REQUIREMENT: Transcribe the records that follow in their entirety, omitting any pictures.

INPUT FOR THIS TASK:
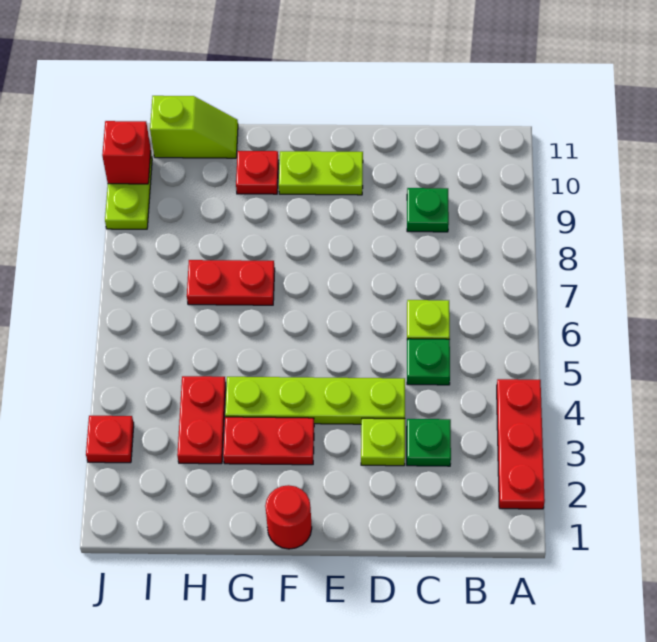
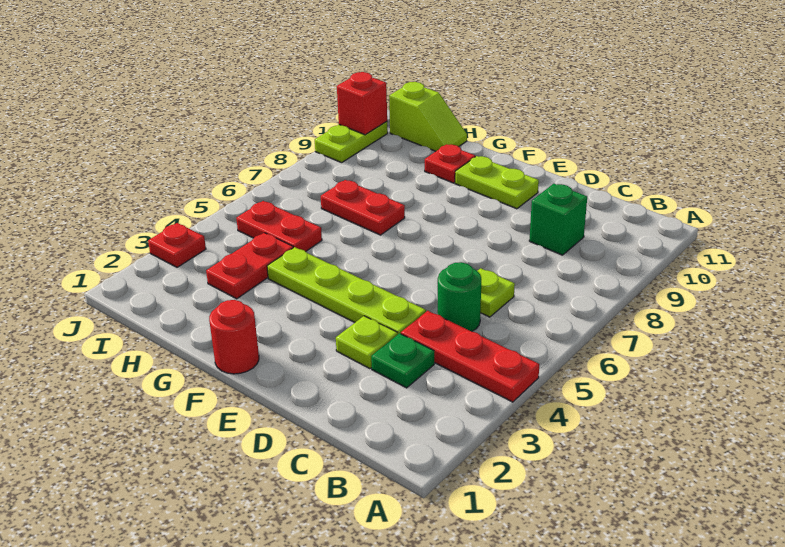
red plate A2:A4 level 1 -> red plate A4:C4 level 1
green plate C5 level 1 -> green round brick C5 level 1
green plate C9 level 1 -> green brick C9 level 1
red plate F3:G3 level 1 -> red plate H5:I5 level 1

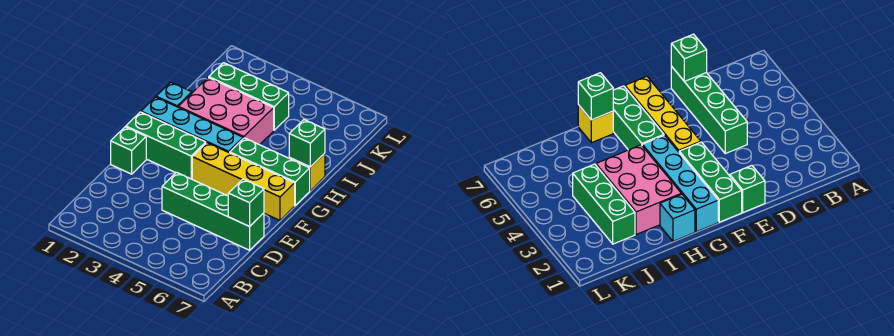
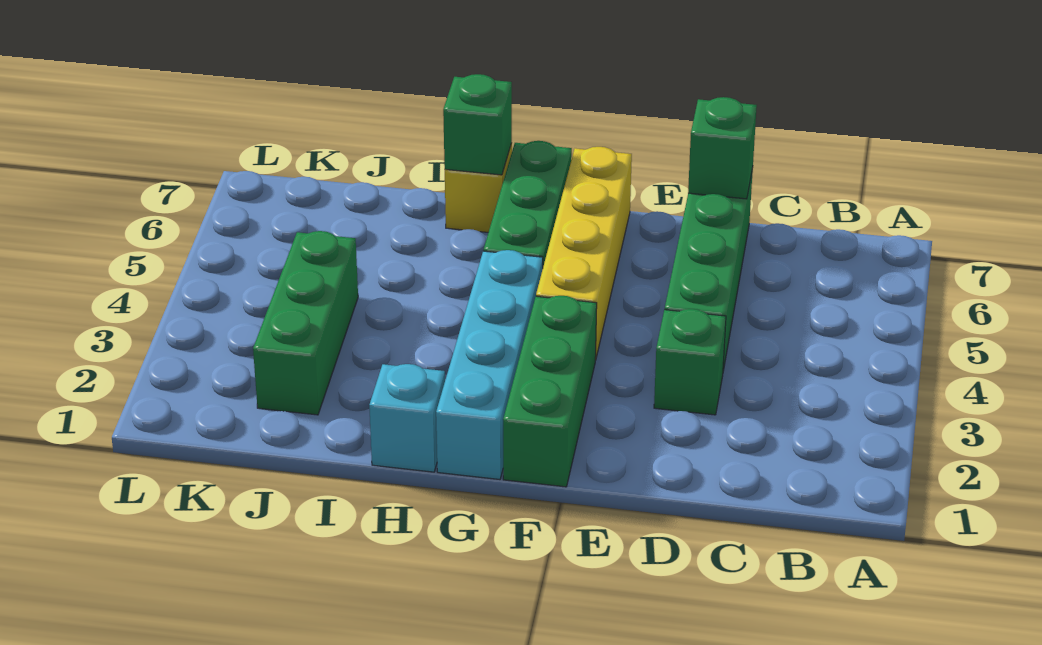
green brick E1 level 1 -> green brick D3 level 1
pink brick H2:I4 level 1 -> none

SOLUTION TO THE EXERCISE:
red plate A2:A4 level 1 -> red plate A4:C4 level 1
green plate C5 level 1 -> green round brick C5 level 1
green plate C9 level 1 -> green brick C9 level 1
red plate F3:G3 level 1 -> red plate H5:I5 level 1

green brick E1 level 1 -> green brick D3 level 1
pink brick H2:I4 level 1 -> none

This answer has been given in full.